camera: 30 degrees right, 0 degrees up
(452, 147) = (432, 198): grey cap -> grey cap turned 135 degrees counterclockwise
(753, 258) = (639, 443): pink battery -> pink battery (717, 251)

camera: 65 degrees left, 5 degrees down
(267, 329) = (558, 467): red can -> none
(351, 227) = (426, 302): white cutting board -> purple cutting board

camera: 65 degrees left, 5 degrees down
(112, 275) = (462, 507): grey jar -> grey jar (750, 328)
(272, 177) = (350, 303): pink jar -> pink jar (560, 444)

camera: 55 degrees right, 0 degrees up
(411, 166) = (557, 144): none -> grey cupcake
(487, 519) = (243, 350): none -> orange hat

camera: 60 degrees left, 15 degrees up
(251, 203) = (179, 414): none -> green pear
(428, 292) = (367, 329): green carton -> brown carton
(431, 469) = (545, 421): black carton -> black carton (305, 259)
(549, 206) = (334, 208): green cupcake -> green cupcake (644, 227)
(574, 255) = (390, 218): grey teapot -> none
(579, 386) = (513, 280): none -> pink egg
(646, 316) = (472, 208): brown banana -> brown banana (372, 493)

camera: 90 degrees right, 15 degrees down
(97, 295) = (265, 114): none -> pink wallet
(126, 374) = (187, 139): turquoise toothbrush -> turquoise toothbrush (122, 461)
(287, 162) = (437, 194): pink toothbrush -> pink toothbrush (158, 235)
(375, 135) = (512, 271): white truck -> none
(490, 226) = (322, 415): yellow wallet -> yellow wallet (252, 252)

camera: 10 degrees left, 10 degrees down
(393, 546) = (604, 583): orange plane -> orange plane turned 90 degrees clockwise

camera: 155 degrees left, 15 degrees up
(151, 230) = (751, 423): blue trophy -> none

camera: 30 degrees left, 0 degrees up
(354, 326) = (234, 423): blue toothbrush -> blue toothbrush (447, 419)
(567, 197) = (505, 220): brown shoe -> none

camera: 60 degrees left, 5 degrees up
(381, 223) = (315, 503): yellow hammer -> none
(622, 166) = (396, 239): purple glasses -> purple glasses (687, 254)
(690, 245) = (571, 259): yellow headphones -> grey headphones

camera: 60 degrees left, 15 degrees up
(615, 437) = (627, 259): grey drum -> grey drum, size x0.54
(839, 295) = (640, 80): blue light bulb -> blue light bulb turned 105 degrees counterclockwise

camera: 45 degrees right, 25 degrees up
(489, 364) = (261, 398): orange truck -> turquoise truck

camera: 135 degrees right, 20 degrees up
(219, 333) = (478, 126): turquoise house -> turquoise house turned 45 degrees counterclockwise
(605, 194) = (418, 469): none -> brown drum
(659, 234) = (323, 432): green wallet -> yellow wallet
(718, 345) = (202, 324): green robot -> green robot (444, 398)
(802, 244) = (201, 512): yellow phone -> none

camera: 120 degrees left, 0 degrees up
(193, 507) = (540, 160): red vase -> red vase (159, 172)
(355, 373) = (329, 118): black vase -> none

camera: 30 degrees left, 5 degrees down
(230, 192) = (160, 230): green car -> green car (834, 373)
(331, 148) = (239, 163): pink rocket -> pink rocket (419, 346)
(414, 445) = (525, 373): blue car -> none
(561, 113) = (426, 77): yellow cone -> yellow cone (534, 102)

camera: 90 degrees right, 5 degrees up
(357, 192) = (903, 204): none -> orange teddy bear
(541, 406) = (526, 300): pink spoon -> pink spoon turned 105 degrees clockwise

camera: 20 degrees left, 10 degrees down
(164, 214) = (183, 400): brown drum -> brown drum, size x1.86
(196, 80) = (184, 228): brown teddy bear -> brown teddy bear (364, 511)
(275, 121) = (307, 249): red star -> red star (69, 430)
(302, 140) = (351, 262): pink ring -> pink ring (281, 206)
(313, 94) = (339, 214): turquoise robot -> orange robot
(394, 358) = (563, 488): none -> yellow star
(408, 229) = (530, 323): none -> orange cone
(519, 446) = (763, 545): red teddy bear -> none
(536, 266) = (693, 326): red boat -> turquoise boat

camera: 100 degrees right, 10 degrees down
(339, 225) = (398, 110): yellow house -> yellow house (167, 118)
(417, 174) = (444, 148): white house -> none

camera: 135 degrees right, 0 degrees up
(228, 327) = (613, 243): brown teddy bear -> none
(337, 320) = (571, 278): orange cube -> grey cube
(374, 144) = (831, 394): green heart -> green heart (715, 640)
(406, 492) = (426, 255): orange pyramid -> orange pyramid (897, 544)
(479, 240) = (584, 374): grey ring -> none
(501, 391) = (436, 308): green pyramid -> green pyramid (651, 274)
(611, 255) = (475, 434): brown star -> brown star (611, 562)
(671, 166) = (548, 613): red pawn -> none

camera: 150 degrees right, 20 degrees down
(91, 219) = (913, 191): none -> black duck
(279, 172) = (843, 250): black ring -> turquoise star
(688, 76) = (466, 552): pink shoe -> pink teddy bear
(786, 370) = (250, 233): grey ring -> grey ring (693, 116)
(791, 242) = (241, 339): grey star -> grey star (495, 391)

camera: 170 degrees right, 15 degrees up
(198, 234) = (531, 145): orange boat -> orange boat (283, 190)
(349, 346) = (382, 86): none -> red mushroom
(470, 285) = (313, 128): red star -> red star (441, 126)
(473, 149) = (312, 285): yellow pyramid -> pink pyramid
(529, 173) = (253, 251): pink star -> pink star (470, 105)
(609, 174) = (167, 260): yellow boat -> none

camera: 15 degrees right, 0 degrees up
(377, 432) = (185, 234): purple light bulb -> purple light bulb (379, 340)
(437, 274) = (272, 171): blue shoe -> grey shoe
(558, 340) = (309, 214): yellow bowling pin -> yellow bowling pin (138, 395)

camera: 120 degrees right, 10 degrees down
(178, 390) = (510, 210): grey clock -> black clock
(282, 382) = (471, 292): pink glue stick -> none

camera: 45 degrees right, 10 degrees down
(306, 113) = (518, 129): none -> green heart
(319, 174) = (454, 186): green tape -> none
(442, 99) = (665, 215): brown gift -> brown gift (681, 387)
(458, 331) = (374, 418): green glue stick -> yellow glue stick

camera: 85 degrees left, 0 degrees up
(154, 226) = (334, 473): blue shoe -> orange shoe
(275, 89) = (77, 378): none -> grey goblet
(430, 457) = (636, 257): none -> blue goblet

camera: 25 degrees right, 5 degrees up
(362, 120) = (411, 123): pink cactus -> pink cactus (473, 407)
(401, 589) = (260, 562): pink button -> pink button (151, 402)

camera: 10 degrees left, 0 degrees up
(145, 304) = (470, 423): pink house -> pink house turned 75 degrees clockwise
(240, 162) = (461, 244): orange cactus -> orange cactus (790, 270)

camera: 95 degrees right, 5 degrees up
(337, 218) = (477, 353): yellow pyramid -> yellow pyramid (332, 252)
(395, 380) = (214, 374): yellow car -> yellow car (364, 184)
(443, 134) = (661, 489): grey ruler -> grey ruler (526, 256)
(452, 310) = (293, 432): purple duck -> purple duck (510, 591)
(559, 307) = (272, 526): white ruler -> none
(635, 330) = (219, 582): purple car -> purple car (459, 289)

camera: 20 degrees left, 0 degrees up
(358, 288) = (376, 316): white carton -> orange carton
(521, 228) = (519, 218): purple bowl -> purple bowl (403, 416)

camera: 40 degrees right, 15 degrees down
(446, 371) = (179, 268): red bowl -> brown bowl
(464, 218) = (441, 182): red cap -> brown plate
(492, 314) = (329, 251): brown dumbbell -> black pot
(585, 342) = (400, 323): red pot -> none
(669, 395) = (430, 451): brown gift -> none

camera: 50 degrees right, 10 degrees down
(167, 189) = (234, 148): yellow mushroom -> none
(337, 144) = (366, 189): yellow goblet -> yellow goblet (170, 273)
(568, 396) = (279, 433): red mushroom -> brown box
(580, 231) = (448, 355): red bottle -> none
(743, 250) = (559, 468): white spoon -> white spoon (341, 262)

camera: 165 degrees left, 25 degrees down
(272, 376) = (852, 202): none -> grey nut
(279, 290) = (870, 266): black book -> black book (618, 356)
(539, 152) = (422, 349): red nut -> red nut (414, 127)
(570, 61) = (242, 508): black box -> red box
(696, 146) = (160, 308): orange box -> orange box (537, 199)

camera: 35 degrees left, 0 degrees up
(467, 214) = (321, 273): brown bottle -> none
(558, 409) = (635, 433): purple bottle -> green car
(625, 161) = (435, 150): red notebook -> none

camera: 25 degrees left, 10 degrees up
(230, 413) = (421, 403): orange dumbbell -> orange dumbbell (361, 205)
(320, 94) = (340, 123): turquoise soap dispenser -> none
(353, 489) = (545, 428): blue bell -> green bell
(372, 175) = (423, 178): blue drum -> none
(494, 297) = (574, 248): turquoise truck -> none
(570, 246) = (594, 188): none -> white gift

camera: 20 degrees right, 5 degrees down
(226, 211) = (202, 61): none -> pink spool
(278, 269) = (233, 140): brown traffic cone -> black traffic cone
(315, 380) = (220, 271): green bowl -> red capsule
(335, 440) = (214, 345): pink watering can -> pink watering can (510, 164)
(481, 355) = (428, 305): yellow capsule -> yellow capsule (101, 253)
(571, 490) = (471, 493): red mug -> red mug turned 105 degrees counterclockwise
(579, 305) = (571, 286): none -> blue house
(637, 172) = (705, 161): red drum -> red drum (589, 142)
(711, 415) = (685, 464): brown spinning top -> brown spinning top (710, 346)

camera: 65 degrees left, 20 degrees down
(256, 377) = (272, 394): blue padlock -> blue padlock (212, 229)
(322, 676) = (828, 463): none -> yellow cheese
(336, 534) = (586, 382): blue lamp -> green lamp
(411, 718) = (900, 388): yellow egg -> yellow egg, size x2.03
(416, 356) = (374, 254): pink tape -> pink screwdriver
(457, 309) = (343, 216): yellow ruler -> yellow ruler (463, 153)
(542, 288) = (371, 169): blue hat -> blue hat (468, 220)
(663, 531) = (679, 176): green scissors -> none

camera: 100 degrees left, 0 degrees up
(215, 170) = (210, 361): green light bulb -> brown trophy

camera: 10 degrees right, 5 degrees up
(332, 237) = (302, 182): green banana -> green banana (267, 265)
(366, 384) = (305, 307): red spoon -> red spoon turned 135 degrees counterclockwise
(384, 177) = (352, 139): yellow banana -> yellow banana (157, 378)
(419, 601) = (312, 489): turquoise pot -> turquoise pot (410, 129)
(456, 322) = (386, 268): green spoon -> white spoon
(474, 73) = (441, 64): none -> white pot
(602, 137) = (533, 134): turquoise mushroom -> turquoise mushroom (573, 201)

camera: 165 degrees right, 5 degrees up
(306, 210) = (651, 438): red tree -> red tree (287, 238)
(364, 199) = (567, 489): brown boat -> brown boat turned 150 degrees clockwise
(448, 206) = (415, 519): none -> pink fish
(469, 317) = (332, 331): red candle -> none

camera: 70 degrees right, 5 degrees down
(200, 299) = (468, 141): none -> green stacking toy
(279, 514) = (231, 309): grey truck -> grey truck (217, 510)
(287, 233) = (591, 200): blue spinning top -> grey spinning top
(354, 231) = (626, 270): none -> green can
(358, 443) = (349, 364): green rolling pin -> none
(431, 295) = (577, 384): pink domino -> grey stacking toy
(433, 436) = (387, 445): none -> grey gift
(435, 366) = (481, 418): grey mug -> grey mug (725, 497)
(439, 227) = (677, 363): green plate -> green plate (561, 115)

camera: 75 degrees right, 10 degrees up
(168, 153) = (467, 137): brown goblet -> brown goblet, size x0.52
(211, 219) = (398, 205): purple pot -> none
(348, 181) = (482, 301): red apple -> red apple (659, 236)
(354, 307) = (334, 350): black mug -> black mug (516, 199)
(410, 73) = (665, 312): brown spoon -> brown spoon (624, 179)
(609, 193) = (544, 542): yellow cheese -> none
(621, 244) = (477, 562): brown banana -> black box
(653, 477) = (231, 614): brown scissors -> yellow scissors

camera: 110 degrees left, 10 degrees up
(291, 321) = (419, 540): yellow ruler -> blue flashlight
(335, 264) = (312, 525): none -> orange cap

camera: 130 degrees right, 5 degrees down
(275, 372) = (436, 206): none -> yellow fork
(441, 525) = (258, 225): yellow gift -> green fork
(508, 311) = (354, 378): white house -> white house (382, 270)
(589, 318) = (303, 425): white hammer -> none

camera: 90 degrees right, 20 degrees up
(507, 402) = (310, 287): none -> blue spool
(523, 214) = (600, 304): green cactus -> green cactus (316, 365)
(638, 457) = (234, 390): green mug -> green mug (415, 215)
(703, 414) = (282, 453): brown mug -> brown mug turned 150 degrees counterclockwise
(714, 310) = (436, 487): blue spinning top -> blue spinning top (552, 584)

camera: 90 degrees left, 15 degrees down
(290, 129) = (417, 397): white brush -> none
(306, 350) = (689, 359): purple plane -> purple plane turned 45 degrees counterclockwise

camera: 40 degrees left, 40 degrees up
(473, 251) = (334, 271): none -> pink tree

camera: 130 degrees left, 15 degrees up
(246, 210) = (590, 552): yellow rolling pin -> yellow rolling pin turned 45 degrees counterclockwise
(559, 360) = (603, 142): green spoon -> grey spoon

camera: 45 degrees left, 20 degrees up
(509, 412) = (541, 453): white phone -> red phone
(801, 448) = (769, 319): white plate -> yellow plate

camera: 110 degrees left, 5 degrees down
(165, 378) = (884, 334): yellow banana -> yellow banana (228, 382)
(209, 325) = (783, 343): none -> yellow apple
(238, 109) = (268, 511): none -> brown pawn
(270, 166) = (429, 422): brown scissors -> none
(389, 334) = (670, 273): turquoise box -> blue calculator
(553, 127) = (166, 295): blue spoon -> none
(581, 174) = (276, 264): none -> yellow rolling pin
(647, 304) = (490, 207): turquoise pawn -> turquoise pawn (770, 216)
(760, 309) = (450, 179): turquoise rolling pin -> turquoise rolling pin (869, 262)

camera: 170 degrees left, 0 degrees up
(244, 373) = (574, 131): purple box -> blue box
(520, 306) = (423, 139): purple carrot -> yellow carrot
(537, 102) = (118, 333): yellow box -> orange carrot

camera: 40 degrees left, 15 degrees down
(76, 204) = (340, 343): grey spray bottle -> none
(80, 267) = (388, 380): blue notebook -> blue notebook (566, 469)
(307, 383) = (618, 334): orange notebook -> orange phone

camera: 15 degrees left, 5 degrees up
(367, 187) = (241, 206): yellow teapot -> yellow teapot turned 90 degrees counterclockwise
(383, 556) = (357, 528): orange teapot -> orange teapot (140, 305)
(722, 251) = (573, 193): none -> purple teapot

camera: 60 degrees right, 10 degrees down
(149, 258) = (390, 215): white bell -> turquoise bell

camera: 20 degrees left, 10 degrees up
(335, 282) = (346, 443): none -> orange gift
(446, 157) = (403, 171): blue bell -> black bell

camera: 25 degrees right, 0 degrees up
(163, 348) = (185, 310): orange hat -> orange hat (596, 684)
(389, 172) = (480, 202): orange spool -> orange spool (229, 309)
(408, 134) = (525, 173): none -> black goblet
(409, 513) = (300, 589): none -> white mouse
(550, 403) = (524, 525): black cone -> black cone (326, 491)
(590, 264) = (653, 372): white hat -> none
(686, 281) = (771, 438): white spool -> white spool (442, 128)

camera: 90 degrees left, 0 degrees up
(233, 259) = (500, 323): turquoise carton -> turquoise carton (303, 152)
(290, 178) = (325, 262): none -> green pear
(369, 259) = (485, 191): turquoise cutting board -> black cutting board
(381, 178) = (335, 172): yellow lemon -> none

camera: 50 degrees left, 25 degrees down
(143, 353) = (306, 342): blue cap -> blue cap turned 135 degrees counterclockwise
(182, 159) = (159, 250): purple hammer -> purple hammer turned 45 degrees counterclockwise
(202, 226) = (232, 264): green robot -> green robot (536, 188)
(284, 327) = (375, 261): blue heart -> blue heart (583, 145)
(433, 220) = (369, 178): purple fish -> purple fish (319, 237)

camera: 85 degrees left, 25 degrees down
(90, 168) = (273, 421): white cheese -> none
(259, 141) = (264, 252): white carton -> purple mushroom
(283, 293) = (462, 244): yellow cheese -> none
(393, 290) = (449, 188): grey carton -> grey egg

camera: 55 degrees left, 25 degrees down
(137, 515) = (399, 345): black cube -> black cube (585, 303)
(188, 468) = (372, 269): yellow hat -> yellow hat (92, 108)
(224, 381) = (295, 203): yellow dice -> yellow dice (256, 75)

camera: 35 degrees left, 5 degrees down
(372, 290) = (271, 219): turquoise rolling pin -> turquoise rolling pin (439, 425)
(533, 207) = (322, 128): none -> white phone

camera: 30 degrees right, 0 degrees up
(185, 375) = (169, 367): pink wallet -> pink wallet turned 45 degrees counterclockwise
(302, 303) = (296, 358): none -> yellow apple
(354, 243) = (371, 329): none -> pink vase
########################################
Copy the lines above exactly. Start with the line containing "(487, 519) = (243, 350): none -> orange hat", end with the line containing "(431, 469) = (545, 421): black", and include both.

* _Exercise response_
(487, 519) = (243, 350): none -> orange hat

camera: 60 degrees left, 15 degrees up
(251, 203) = (179, 414): none -> green pear
(428, 292) = (367, 329): green carton -> brown carton
(431, 469) = (545, 421): black carton -> black carton (305, 259)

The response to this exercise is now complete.